EXTRACTED ENTRIES.
########
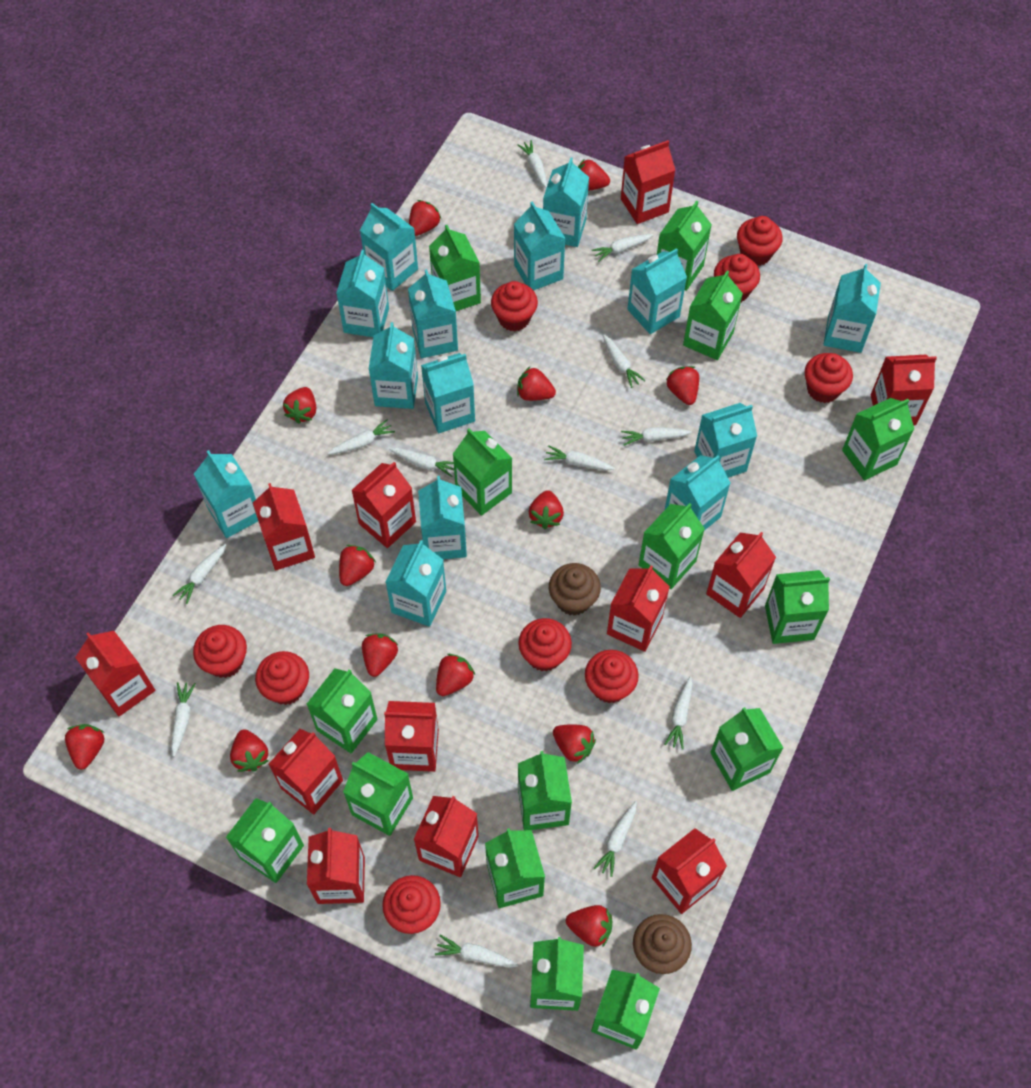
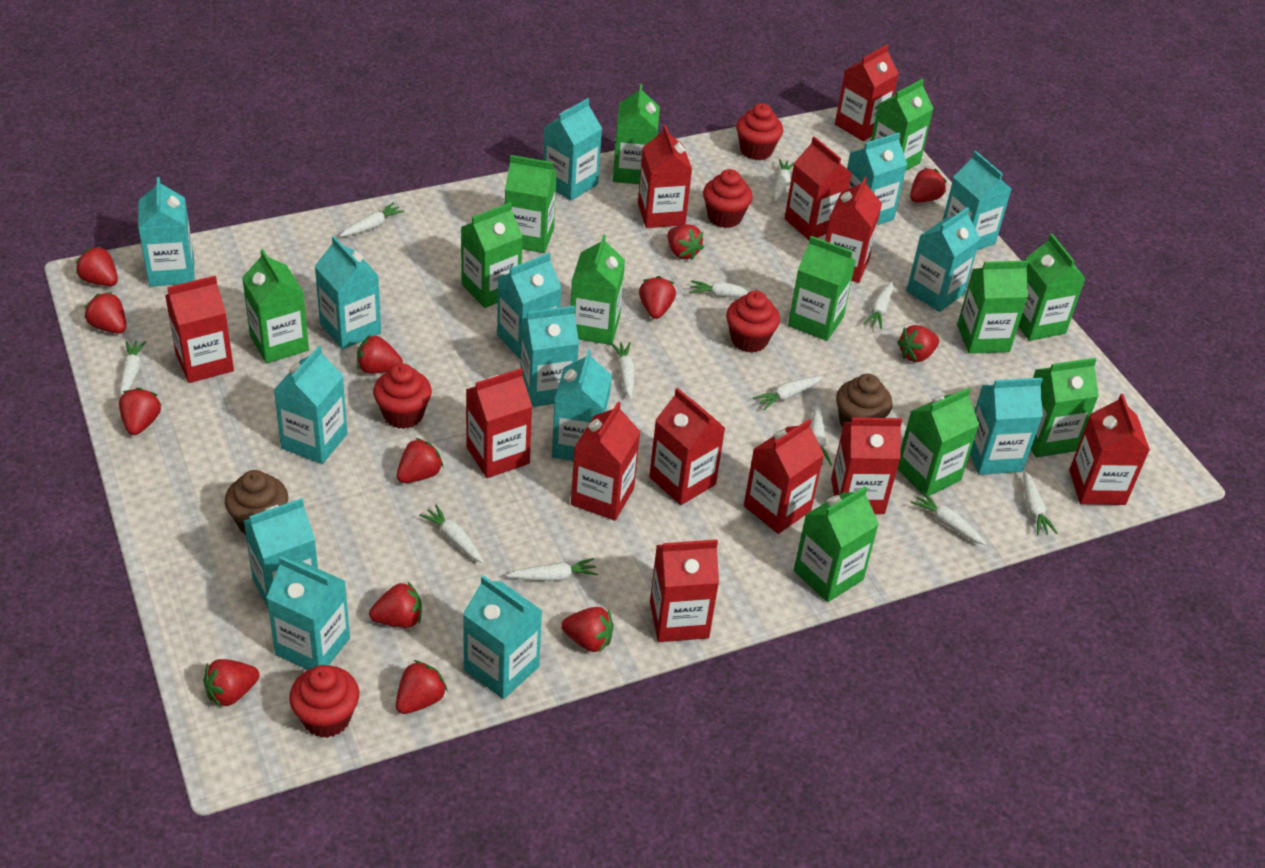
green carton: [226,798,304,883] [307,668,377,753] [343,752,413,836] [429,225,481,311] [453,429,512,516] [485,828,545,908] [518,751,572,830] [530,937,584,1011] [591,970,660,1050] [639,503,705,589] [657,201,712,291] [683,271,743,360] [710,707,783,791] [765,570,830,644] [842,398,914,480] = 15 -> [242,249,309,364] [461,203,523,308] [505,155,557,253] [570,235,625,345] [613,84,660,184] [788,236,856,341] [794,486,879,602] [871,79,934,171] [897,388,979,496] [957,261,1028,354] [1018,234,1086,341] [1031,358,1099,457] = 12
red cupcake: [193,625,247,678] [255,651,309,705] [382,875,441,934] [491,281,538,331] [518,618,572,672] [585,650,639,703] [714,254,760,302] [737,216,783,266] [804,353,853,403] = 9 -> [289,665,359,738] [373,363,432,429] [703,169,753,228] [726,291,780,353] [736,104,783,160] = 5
########
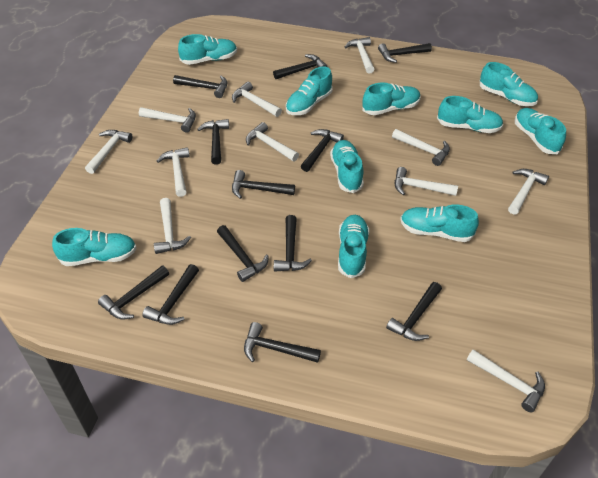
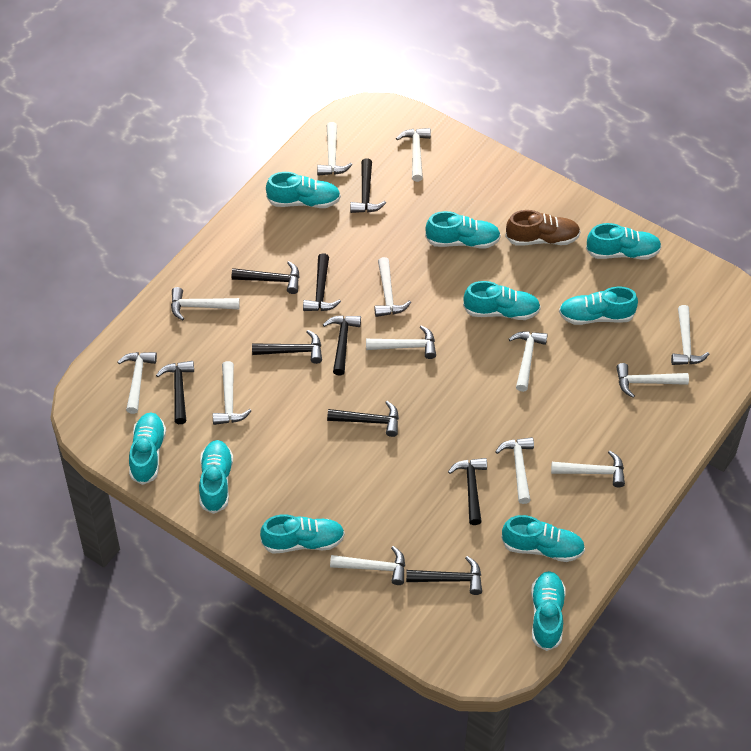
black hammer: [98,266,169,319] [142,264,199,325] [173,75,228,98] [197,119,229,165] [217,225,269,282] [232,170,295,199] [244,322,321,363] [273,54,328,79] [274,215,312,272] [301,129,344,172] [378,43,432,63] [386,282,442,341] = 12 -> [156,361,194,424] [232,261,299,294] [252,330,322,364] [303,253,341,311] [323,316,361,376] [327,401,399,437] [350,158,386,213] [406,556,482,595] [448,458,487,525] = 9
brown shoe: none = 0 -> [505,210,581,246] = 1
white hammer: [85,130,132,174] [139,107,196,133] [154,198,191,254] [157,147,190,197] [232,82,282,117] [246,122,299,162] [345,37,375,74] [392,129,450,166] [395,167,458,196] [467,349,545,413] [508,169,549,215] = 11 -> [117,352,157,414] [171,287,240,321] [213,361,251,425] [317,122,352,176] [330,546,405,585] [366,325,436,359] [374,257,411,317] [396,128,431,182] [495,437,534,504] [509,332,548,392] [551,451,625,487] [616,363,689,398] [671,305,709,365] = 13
########
Word for word, restate the lines above from the line containing "green carton: [226,798,304,883]" through the line containing "red cupcake: [193,625,247,678]", with both included and nothing else.

green carton: [226,798,304,883] [307,668,377,753] [343,752,413,836] [429,225,481,311] [453,429,512,516] [485,828,545,908] [518,751,572,830] [530,937,584,1011] [591,970,660,1050] [639,503,705,589] [657,201,712,291] [683,271,743,360] [710,707,783,791] [765,570,830,644] [842,398,914,480] = 15 -> [242,249,309,364] [461,203,523,308] [505,155,557,253] [570,235,625,345] [613,84,660,184] [788,236,856,341] [794,486,879,602] [871,79,934,171] [897,388,979,496] [957,261,1028,354] [1018,234,1086,341] [1031,358,1099,457] = 12
red cupcake: [193,625,247,678] [255,651,309,705] [382,875,441,934] [491,281,538,331] [518,618,572,672] [585,650,639,703] [714,254,760,302] [737,216,783,266] [804,353,853,403] = 9 -> [289,665,359,738] [373,363,432,429] [703,169,753,228] [726,291,780,353] [736,104,783,160] = 5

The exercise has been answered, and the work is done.